Exercise: Copy the data verbatim and leave out every picture.

[Image change detection data]

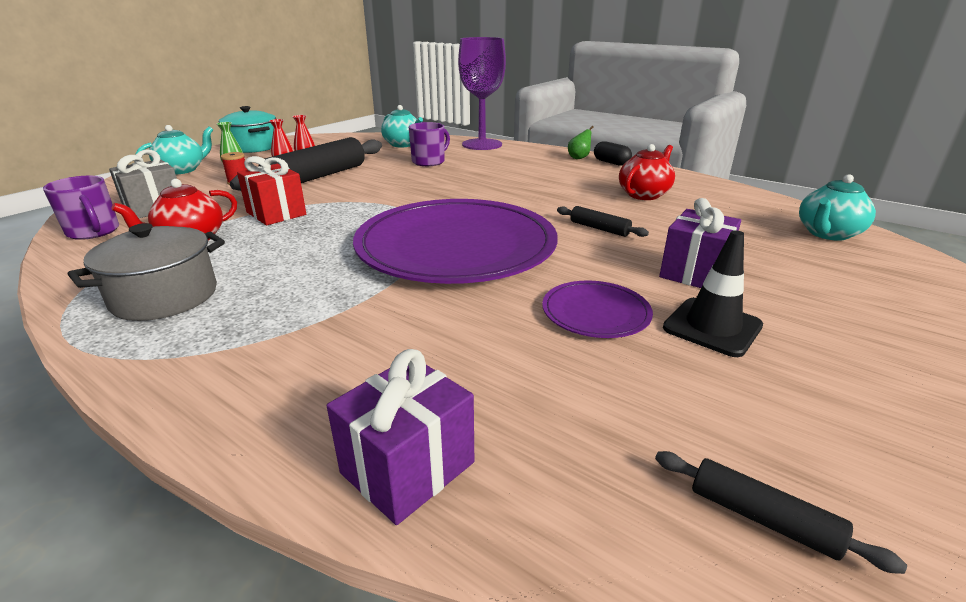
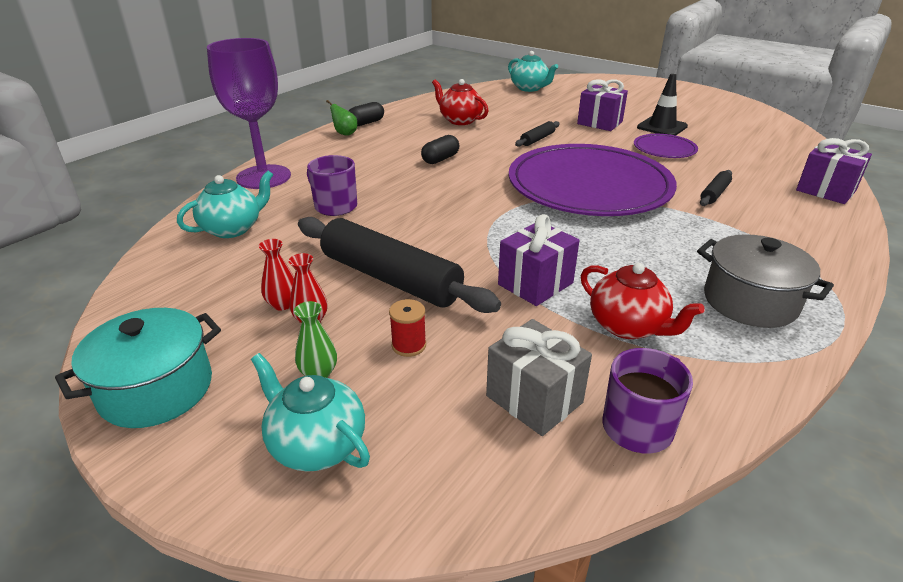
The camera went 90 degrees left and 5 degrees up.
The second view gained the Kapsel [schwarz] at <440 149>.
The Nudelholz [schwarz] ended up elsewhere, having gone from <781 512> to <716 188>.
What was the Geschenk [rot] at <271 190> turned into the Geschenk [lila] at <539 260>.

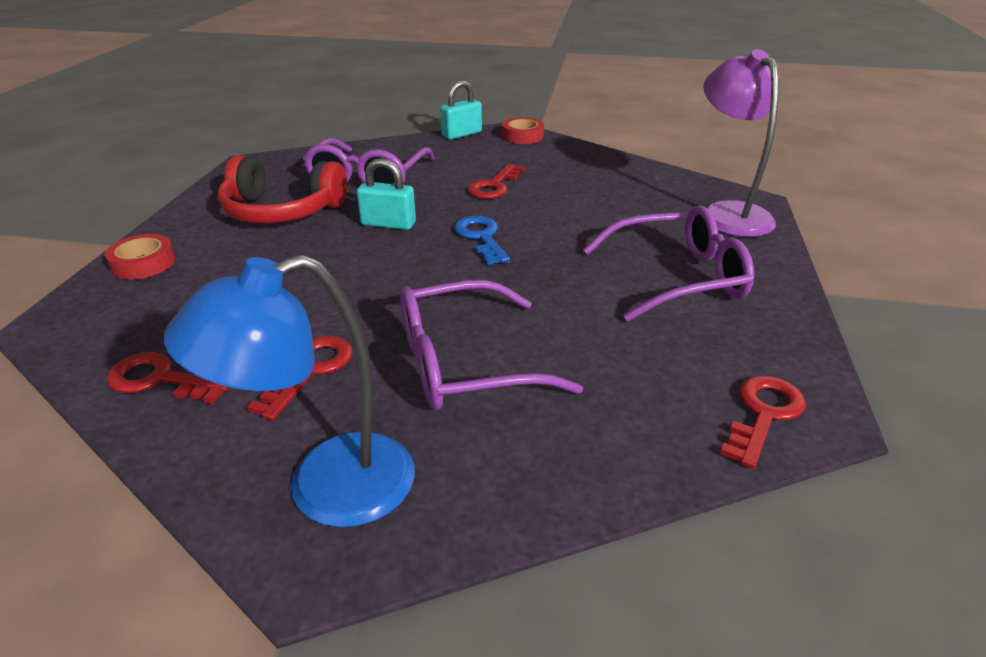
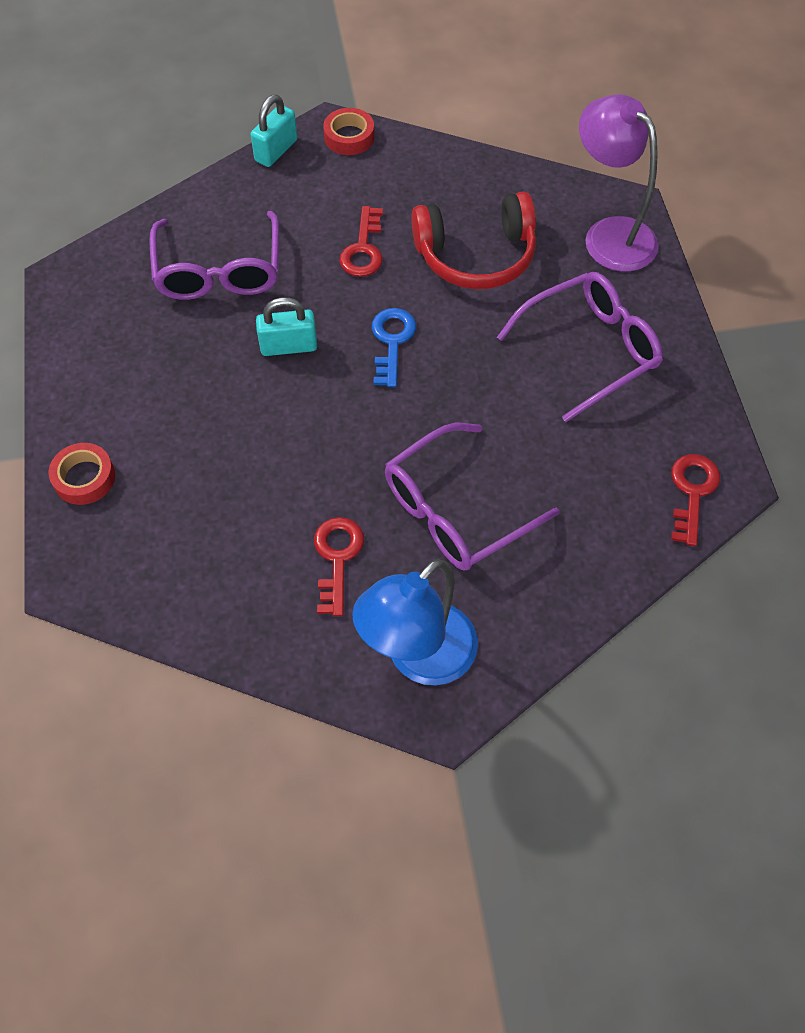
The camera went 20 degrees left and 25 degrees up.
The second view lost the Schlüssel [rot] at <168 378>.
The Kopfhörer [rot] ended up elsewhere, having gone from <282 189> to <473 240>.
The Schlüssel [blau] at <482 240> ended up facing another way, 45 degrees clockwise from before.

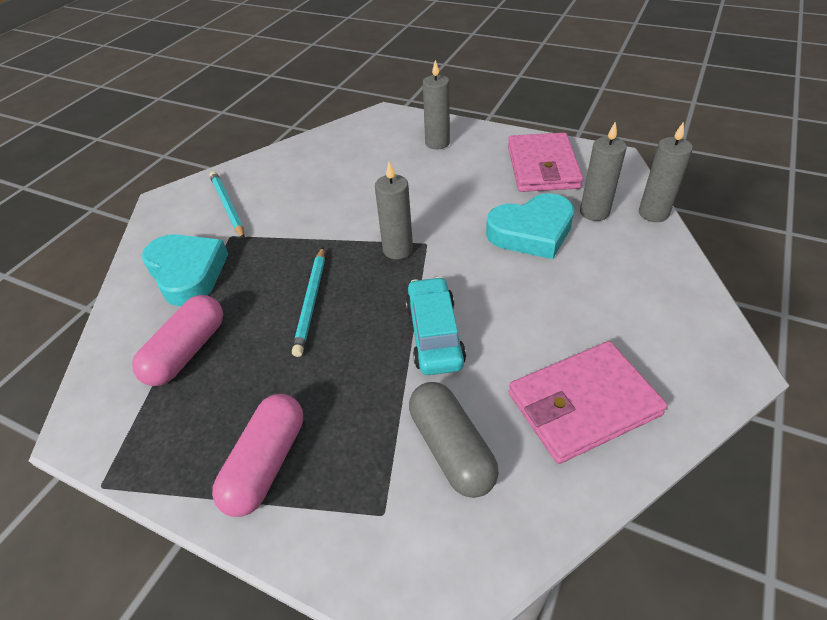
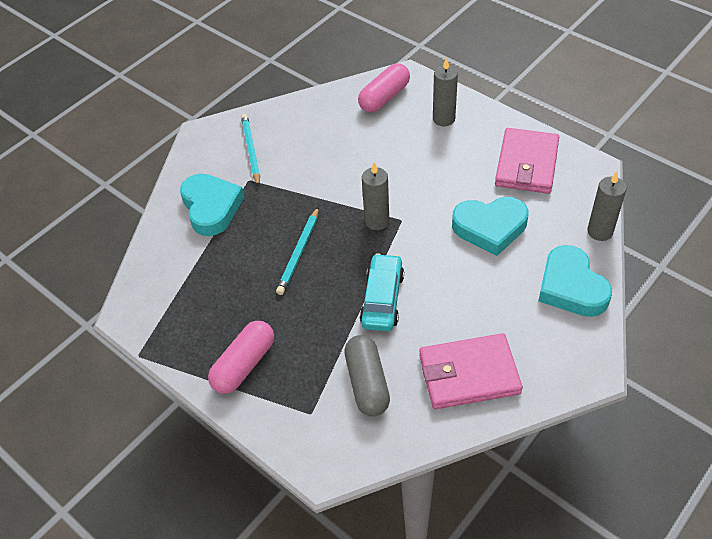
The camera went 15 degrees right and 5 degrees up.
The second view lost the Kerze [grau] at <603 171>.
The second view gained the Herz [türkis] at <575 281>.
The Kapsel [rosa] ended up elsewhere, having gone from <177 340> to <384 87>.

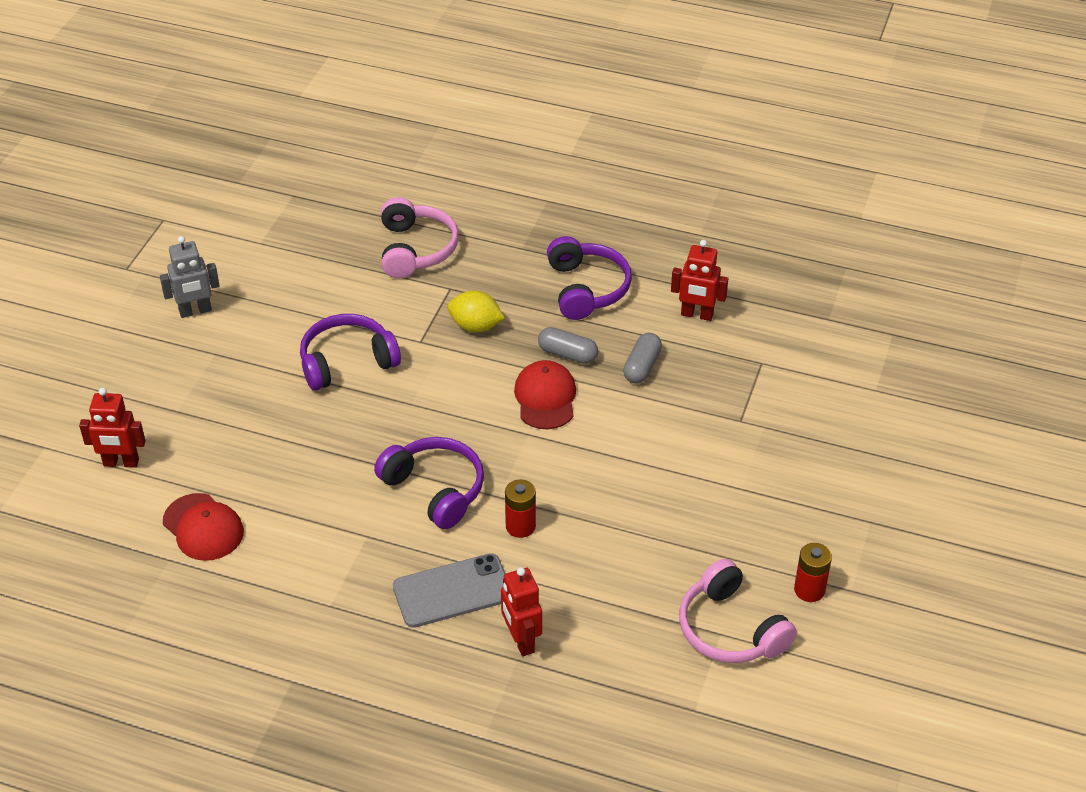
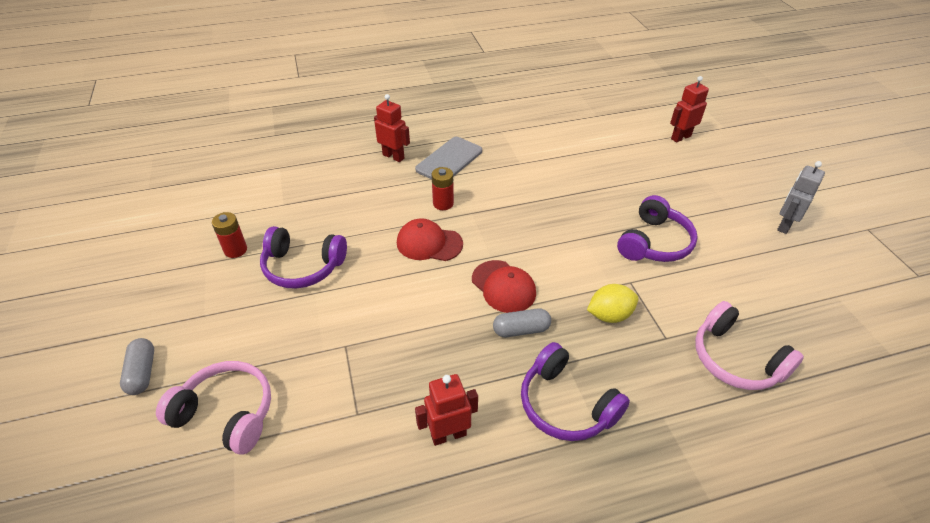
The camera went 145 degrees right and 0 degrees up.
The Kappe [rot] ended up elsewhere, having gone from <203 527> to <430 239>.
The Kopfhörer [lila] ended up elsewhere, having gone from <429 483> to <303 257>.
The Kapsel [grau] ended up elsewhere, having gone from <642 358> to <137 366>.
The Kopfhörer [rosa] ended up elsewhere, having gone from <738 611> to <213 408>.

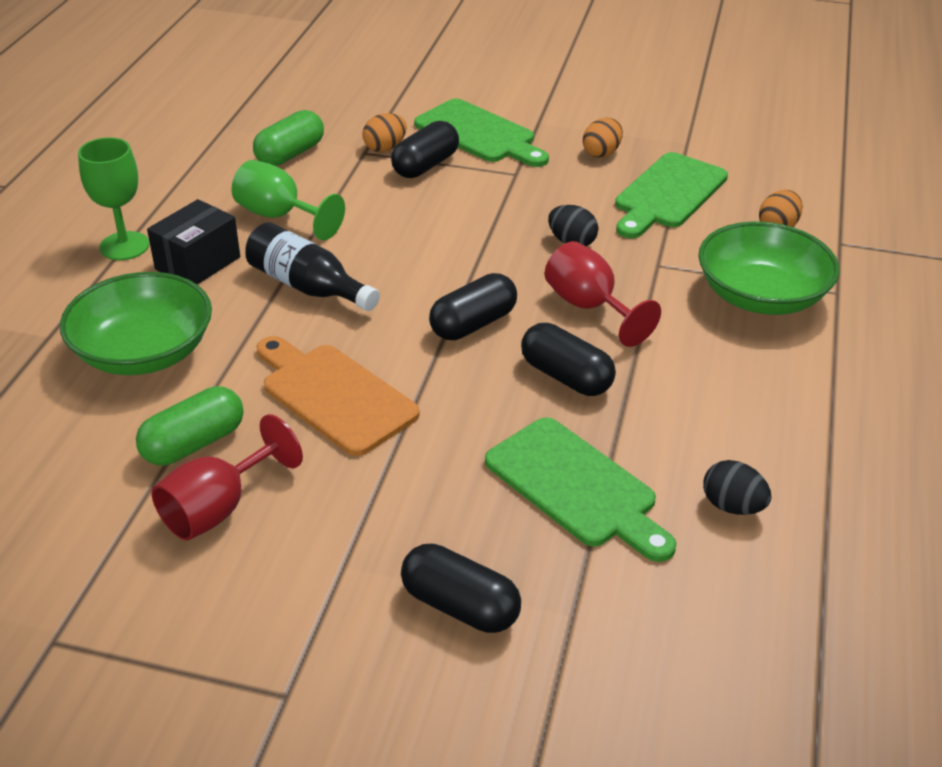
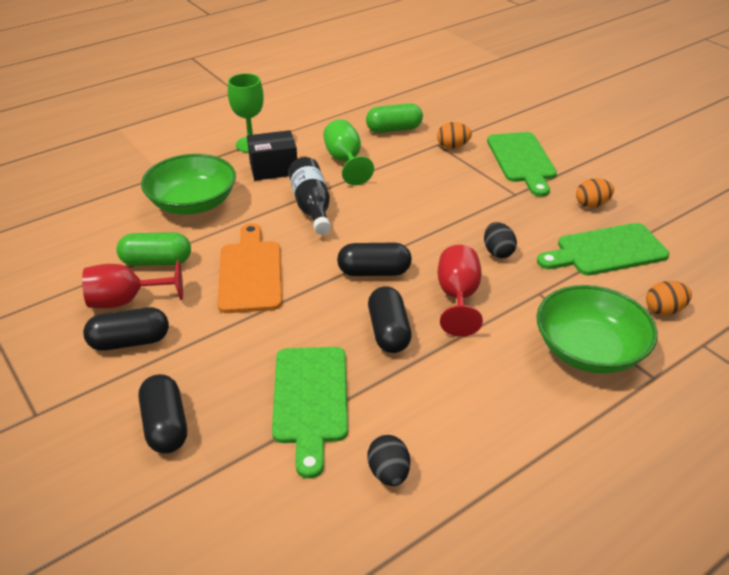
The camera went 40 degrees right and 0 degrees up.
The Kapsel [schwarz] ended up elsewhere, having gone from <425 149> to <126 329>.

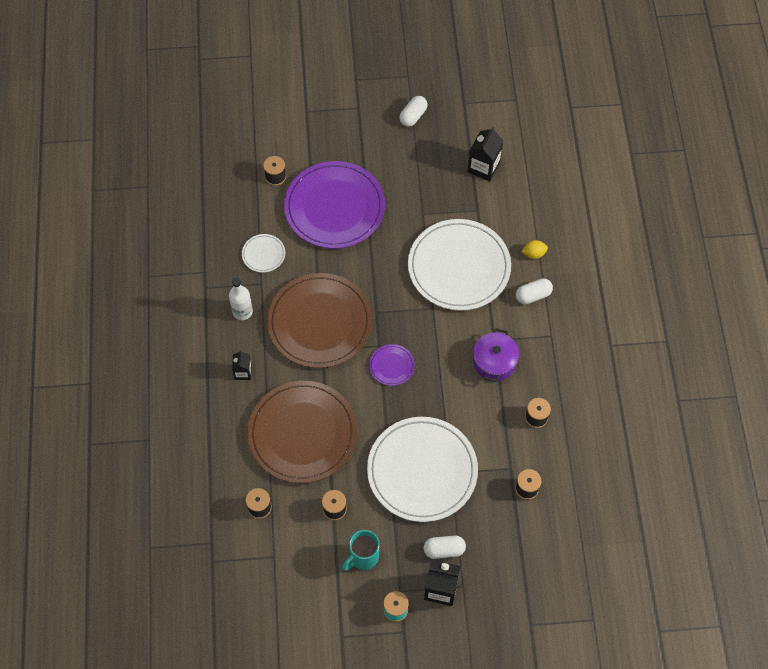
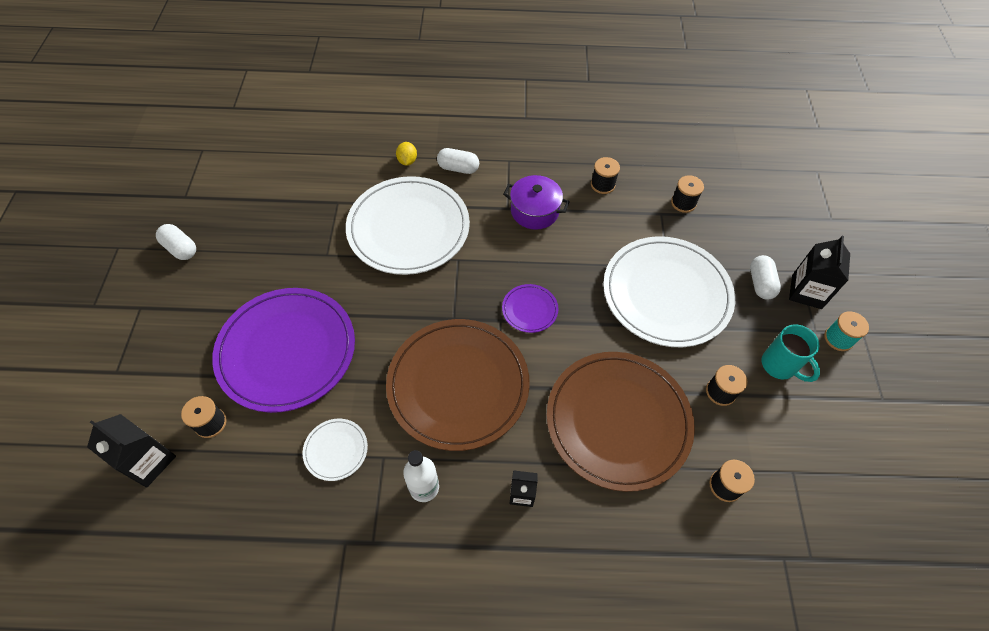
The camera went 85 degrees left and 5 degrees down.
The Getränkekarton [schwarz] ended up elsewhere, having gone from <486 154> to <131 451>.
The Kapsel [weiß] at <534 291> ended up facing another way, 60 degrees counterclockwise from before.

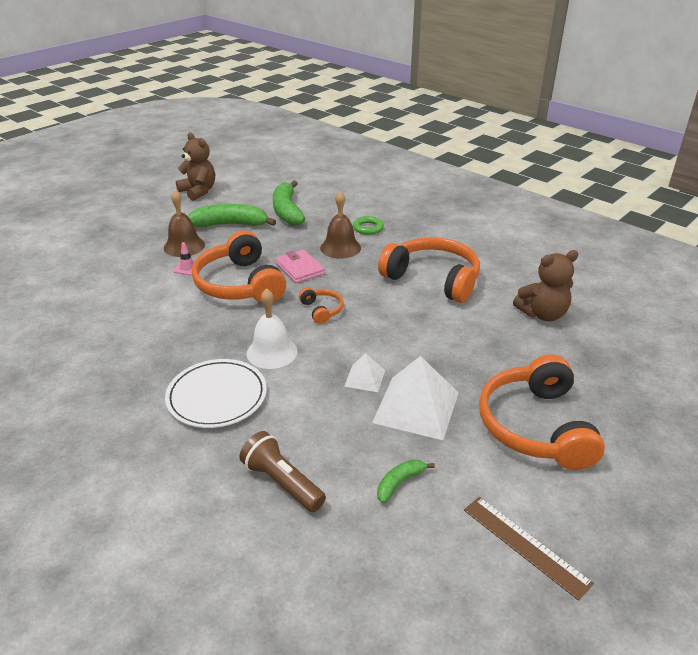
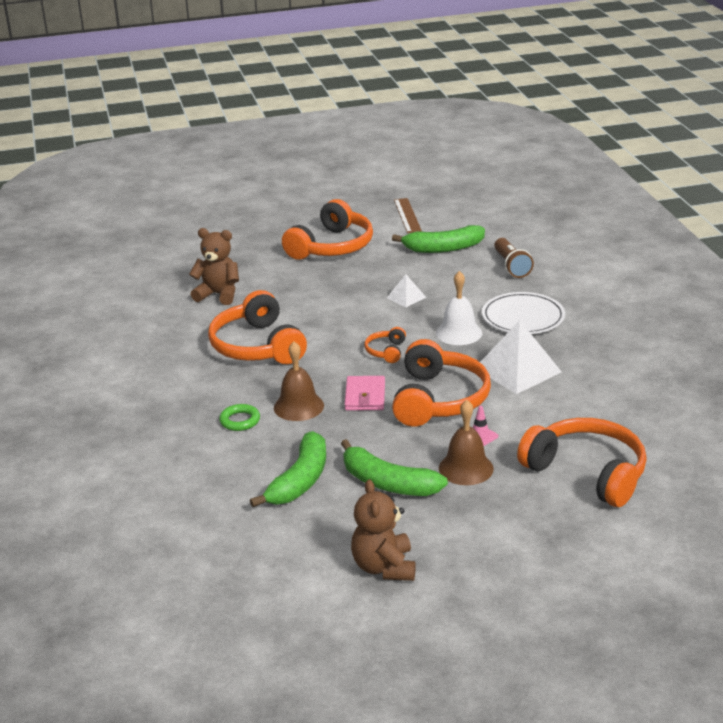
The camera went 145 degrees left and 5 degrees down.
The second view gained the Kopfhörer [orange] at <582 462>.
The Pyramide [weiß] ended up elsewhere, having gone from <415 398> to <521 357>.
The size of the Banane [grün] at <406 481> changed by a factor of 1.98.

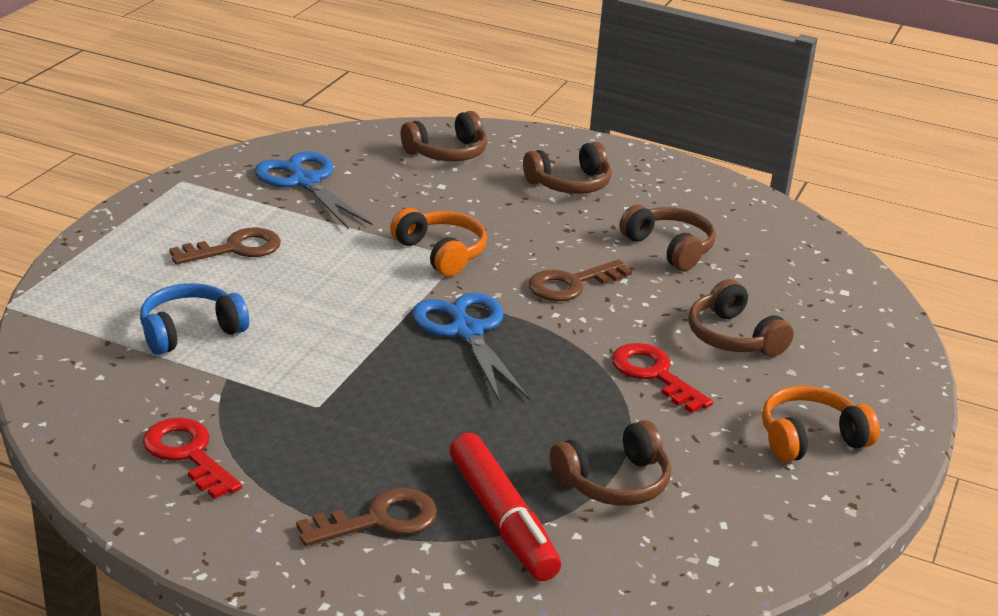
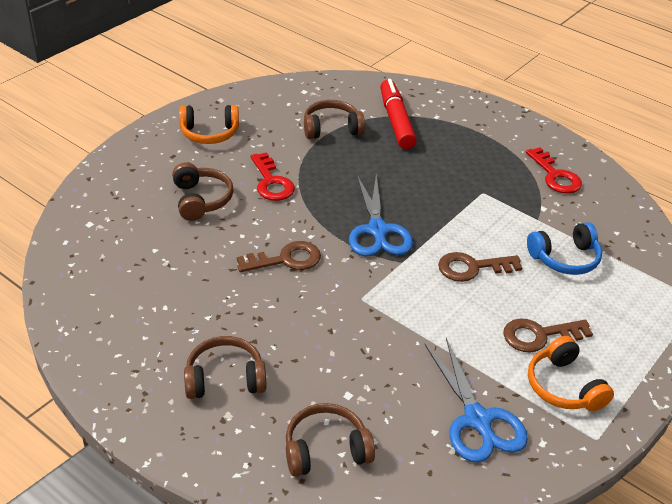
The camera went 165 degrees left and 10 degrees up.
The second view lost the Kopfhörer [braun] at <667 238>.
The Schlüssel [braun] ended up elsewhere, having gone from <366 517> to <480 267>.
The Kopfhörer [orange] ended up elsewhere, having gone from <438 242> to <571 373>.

Your solution:
The camera went 90 degrees left and 5 degrees up.
The second view gained the Kapsel [schwarz] at <440 149>.
The Nudelholz [schwarz] ended up elsewhere, having gone from <781 512> to <716 188>.
What was the Geschenk [rot] at <271 190> turned into the Geschenk [lila] at <539 260>.

The camera went 20 degrees left and 25 degrees up.
The second view lost the Schlüssel [rot] at <168 378>.
The Kopfhörer [rot] ended up elsewhere, having gone from <282 189> to <473 240>.
The Schlüssel [blau] at <482 240> ended up facing another way, 45 degrees clockwise from before.

The camera went 15 degrees right and 5 degrees up.
The second view lost the Kerze [grau] at <603 171>.
The second view gained the Herz [türkis] at <575 281>.
The Kapsel [rosa] ended up elsewhere, having gone from <177 340> to <384 87>.

The camera went 145 degrees right and 0 degrees up.
The Kappe [rot] ended up elsewhere, having gone from <203 527> to <430 239>.
The Kopfhörer [lila] ended up elsewhere, having gone from <429 483> to <303 257>.
The Kapsel [grau] ended up elsewhere, having gone from <642 358> to <137 366>.
The Kopfhörer [rosa] ended up elsewhere, having gone from <738 611> to <213 408>.

The camera went 40 degrees right and 0 degrees up.
The Kapsel [schwarz] ended up elsewhere, having gone from <425 149> to <126 329>.

The camera went 85 degrees left and 5 degrees down.
The Getränkekarton [schwarz] ended up elsewhere, having gone from <486 154> to <131 451>.
The Kapsel [weiß] at <534 291> ended up facing another way, 60 degrees counterclockwise from before.

The camera went 145 degrees left and 5 degrees down.
The second view gained the Kopfhörer [orange] at <582 462>.
The Pyramide [weiß] ended up elsewhere, having gone from <415 398> to <521 357>.
The size of the Banane [grün] at <406 481> changed by a factor of 1.98.

The camera went 165 degrees left and 10 degrees up.
The second view lost the Kopfhörer [braun] at <667 238>.
The Schlüssel [braun] ended up elsewhere, having gone from <366 517> to <480 267>.
The Kopfhörer [orange] ended up elsewhere, having gone from <438 242> to <571 373>.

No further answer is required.